Data excerpts:
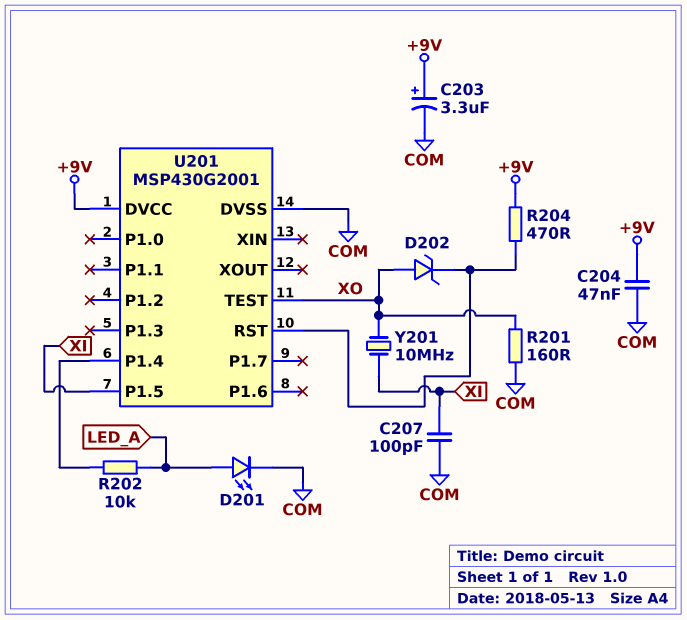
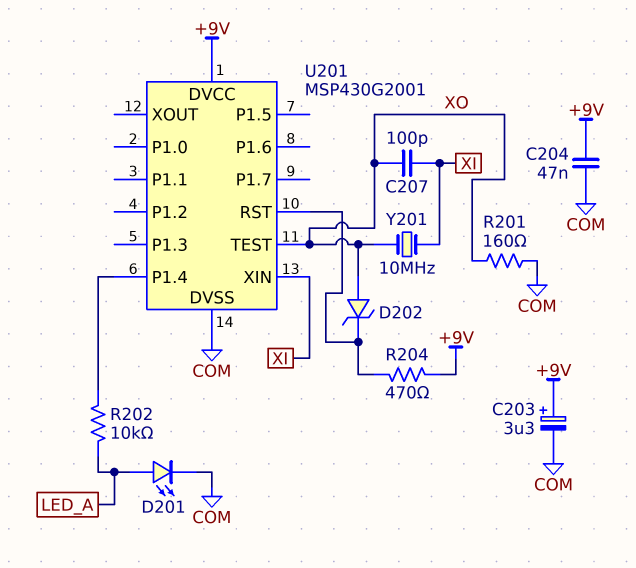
C207: 100pF (COM, XI) -> 100pF (XI, XO)
U201 pin P1.5: XI -> none
U201 pin XIN: none -> XI

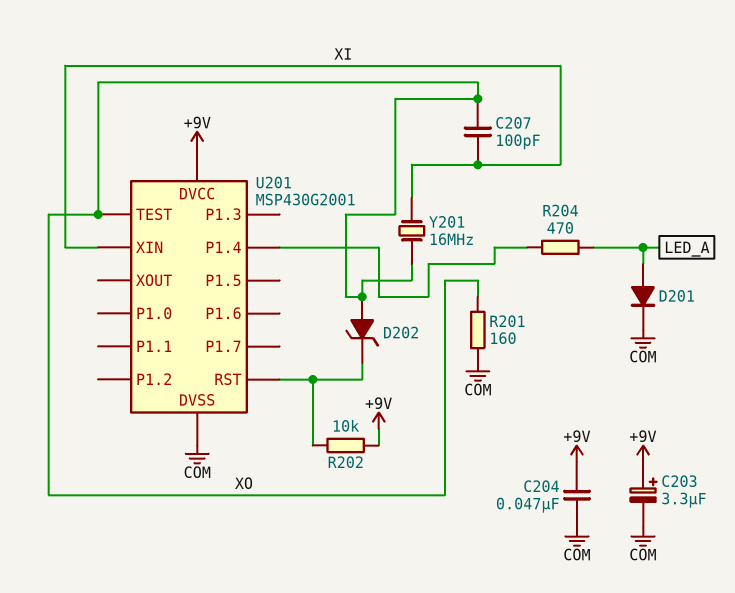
D201: LED (A LED_A, K COM) -> diode (A LED_A, K COM)
R202: 10k (LED_A, U201/P1.4) -> 10k (+9V, U201/RST)
R204: 470 (+9V, U201/RST) -> 470 (LED_A, U201/P1.4)
Y201: 10MHz (XI, XO) -> 16MHz (XI, XO)

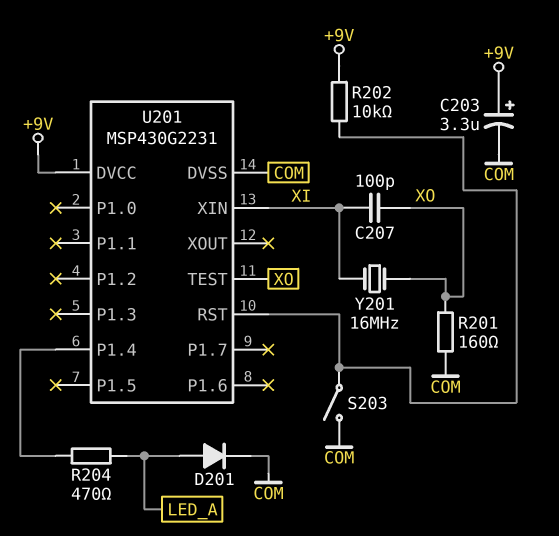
C204: 47nF (+9V, COM) -> none
D202: zener (A XO, K U201/RST) -> none
S203: none -> switch (COM, U201/RST)
U201: MSP430G2001 -> MSP430G2231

* What to produce
The copy must match every line of the data exactly and contain no pictures.

* Task solution
C207: 100pF (COM, XI) -> 100pF (XI, XO)
U201 pin P1.5: XI -> none
U201 pin XIN: none -> XI

D201: LED (A LED_A, K COM) -> diode (A LED_A, K COM)
R202: 10k (LED_A, U201/P1.4) -> 10k (+9V, U201/RST)
R204: 470 (+9V, U201/RST) -> 470 (LED_A, U201/P1.4)
Y201: 10MHz (XI, XO) -> 16MHz (XI, XO)

C204: 47nF (+9V, COM) -> none
D202: zener (A XO, K U201/RST) -> none
S203: none -> switch (COM, U201/RST)
U201: MSP430G2001 -> MSP430G2231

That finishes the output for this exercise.